Modification records
──────────────────────────────
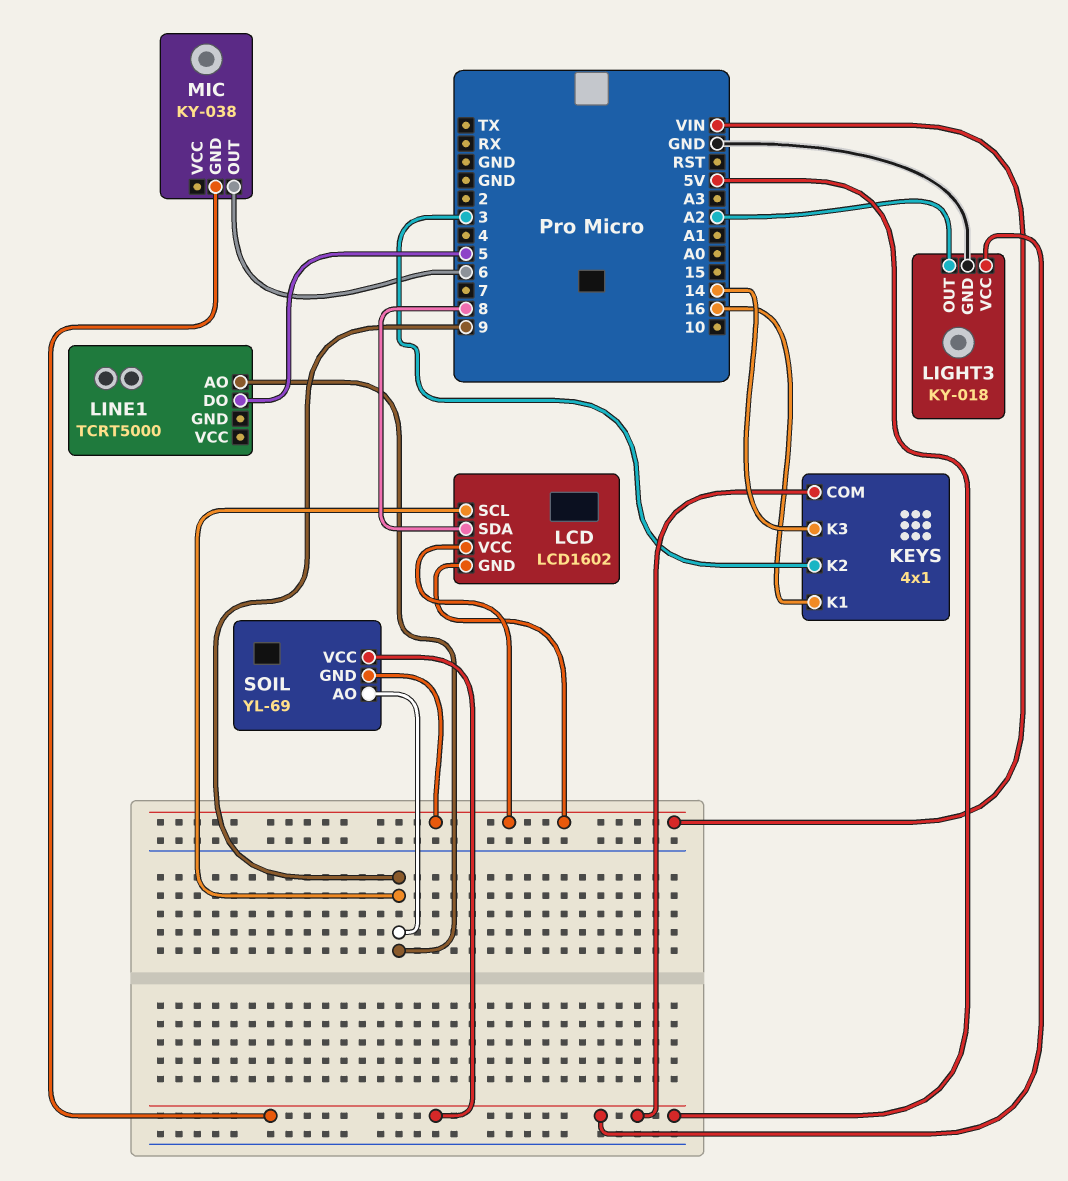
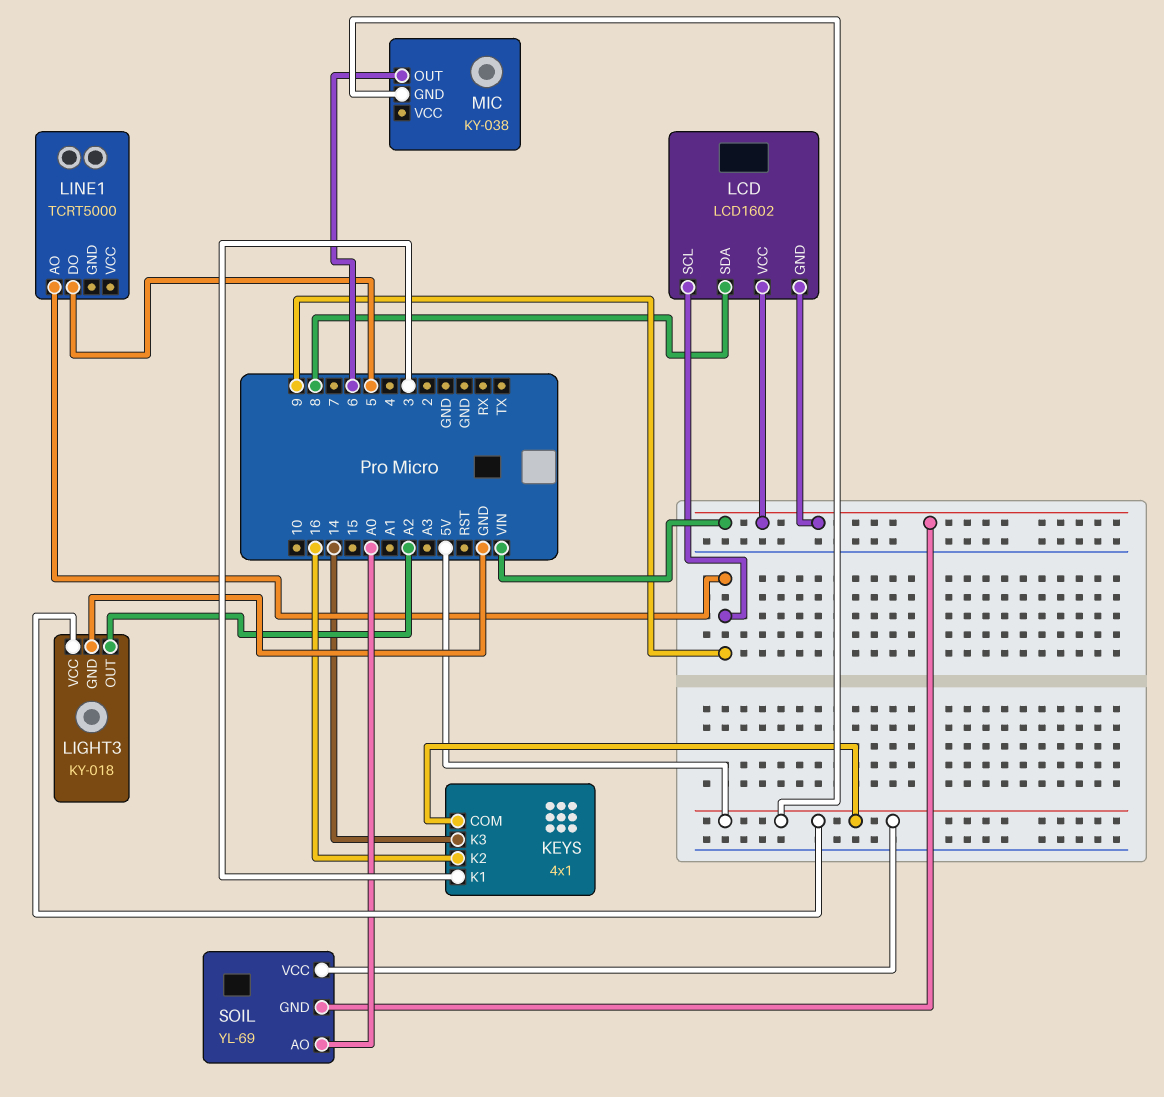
KEYS pin K1: 16 -> 3
KEYS pin K2: 3 -> 16
SOIL pin AO: 9 -> A0

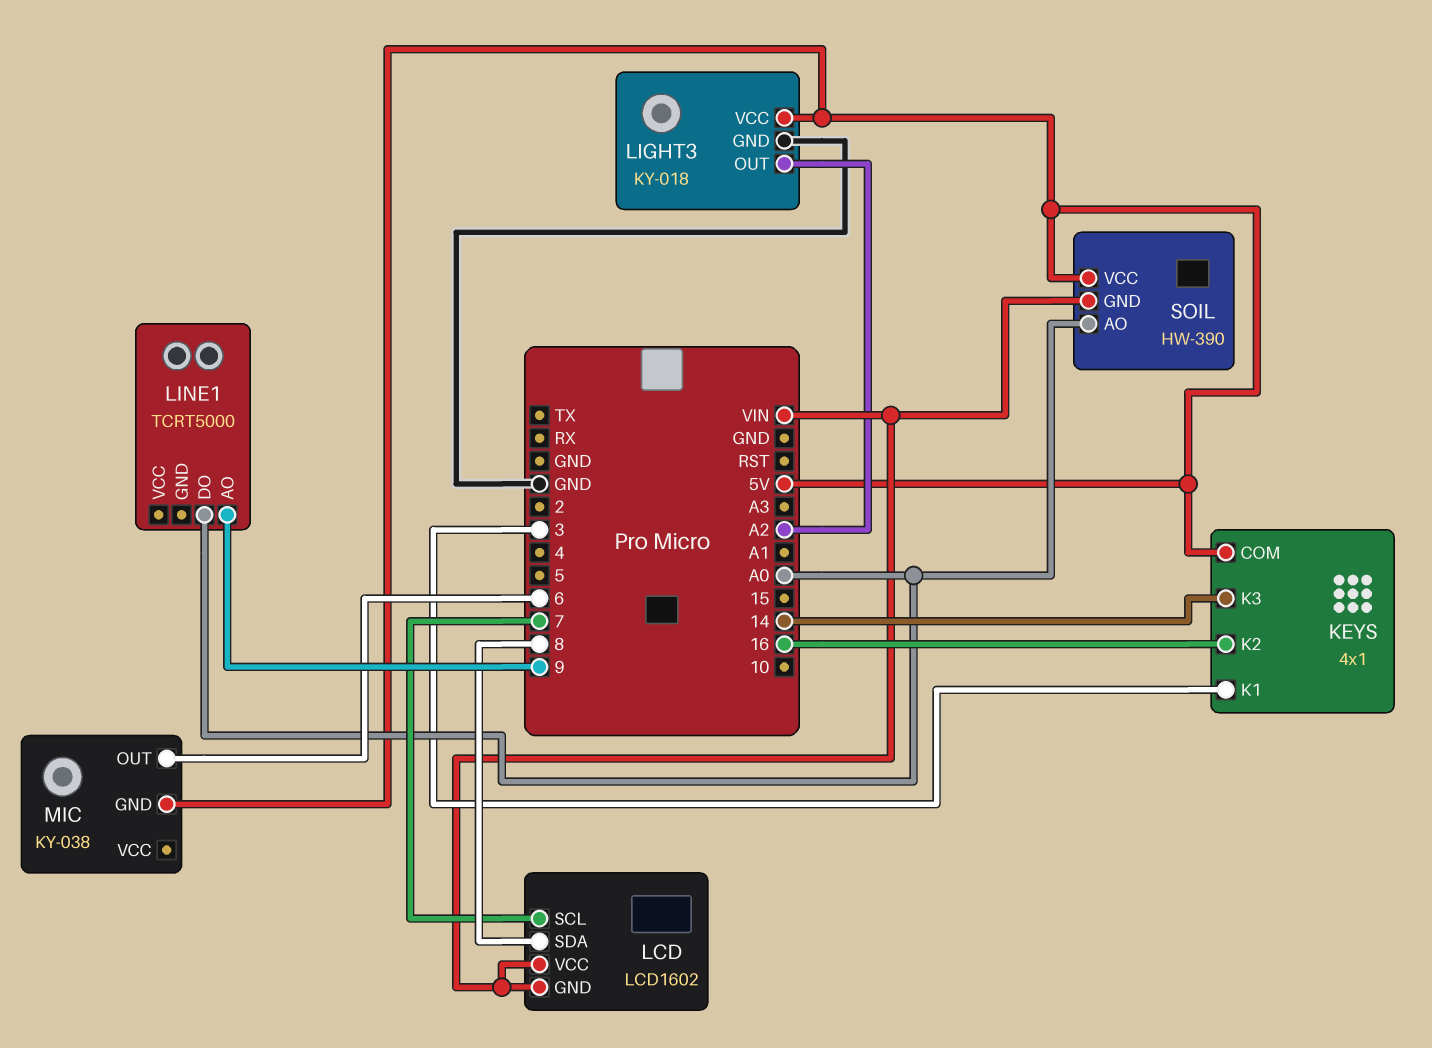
LCD pin SCL: 9 -> 7
LINE1 pin DO: 5 -> A0
SOIL: YL-69 -> HW-390

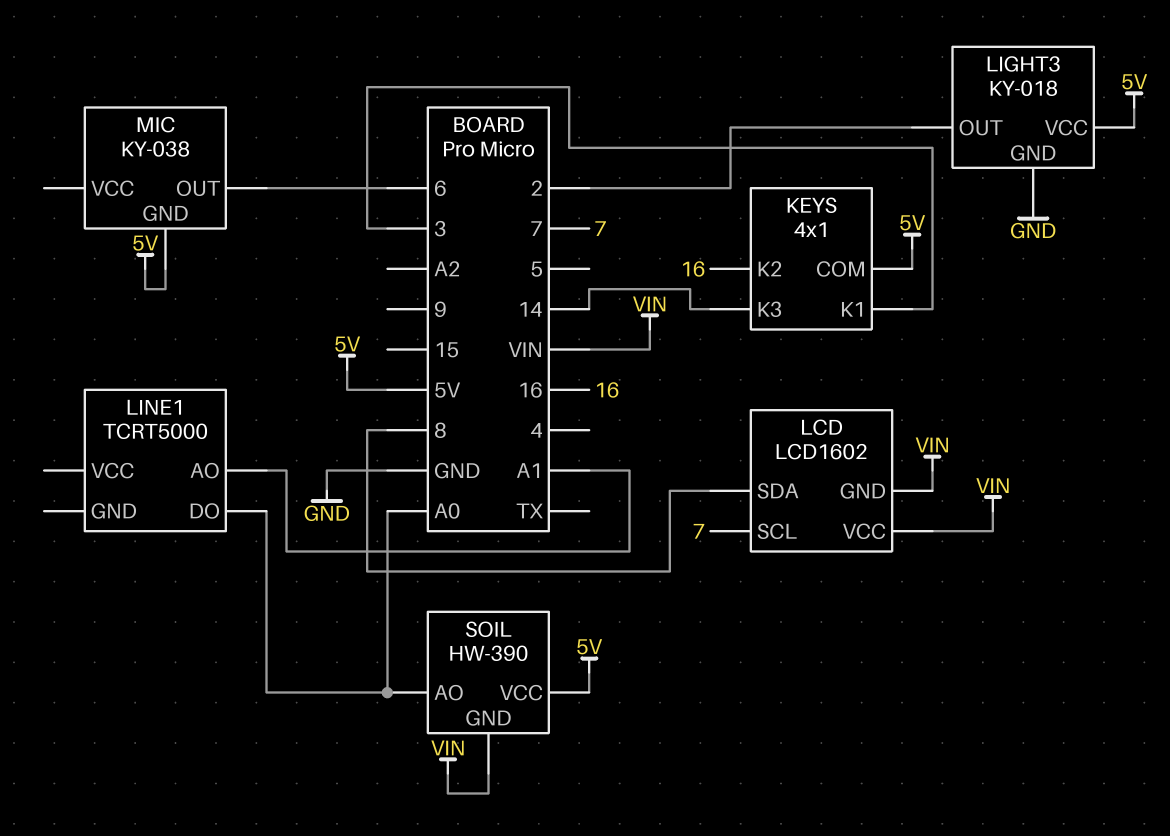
LIGHT3 pin OUT: A2 -> 2
LINE1 pin AO: 9 -> A1

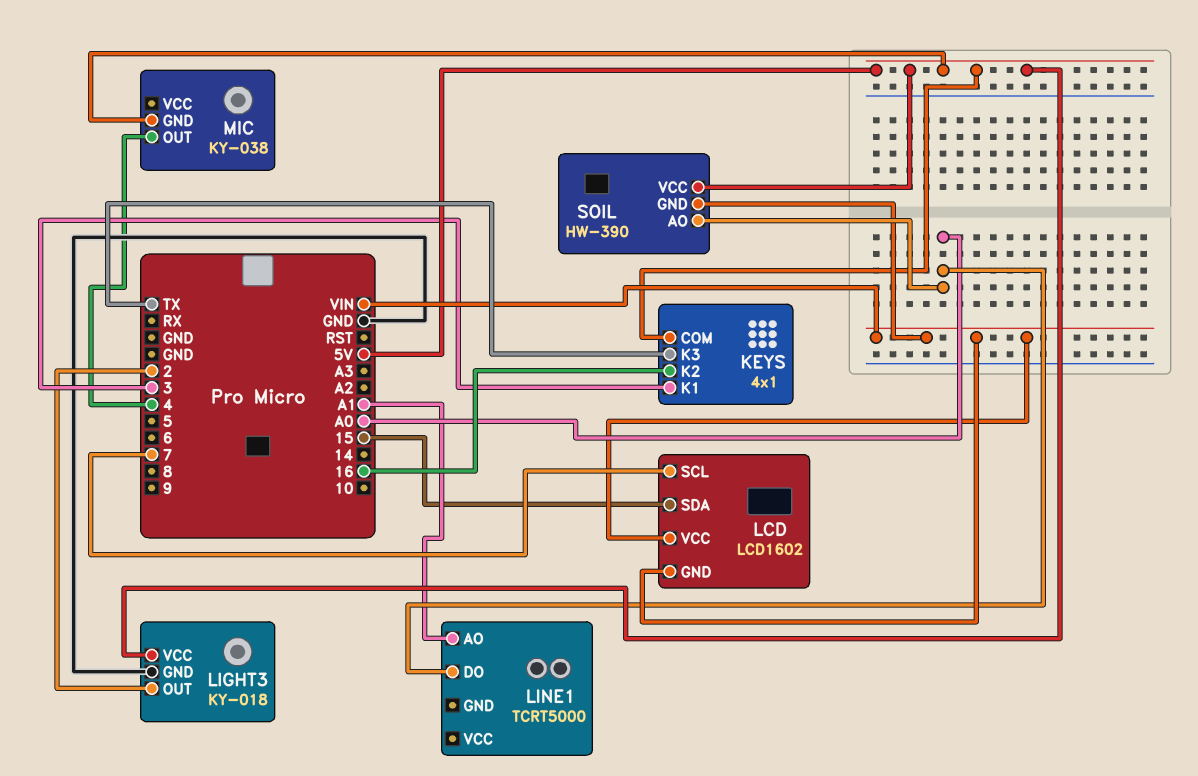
KEYS pin K3: 14 -> TX
LCD pin SDA: 8 -> 15
MIC pin OUT: 6 -> 4

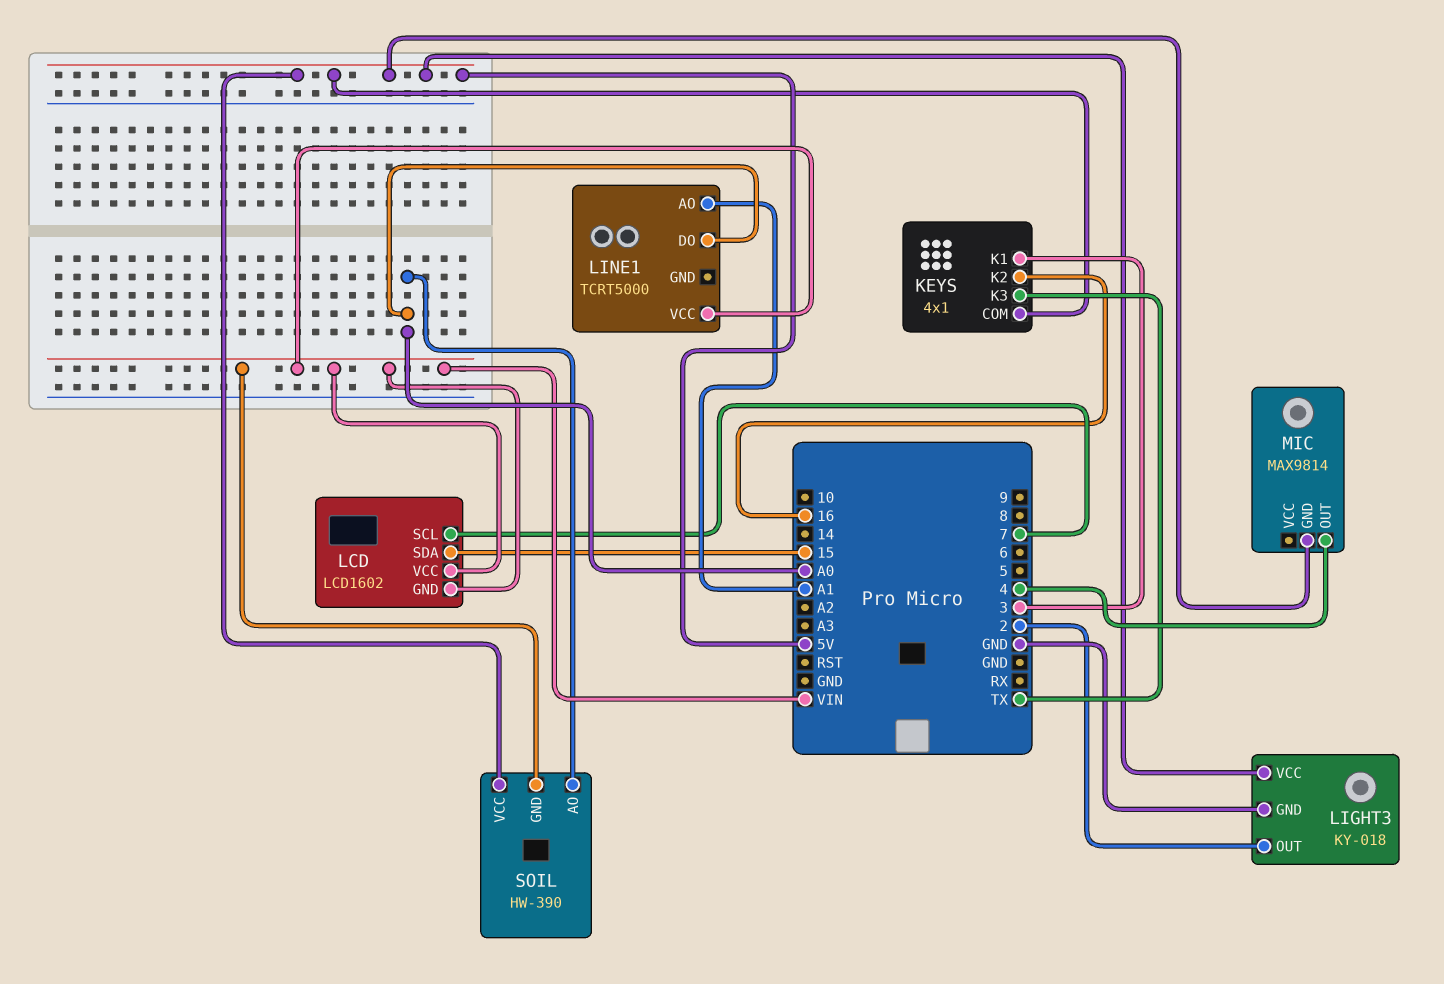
LINE1 pin VCC: none -> VIN
MIC: KY-038 -> MAX9814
──────────────────────────────
** BRIEF **
Transcribe every entry word for word, excluding images.

** FINAL ANSWER **
KEYS pin K1: 16 -> 3
KEYS pin K2: 3 -> 16
SOIL pin AO: 9 -> A0

LCD pin SCL: 9 -> 7
LINE1 pin DO: 5 -> A0
SOIL: YL-69 -> HW-390

LIGHT3 pin OUT: A2 -> 2
LINE1 pin AO: 9 -> A1

KEYS pin K3: 14 -> TX
LCD pin SDA: 8 -> 15
MIC pin OUT: 6 -> 4

LINE1 pin VCC: none -> VIN
MIC: KY-038 -> MAX9814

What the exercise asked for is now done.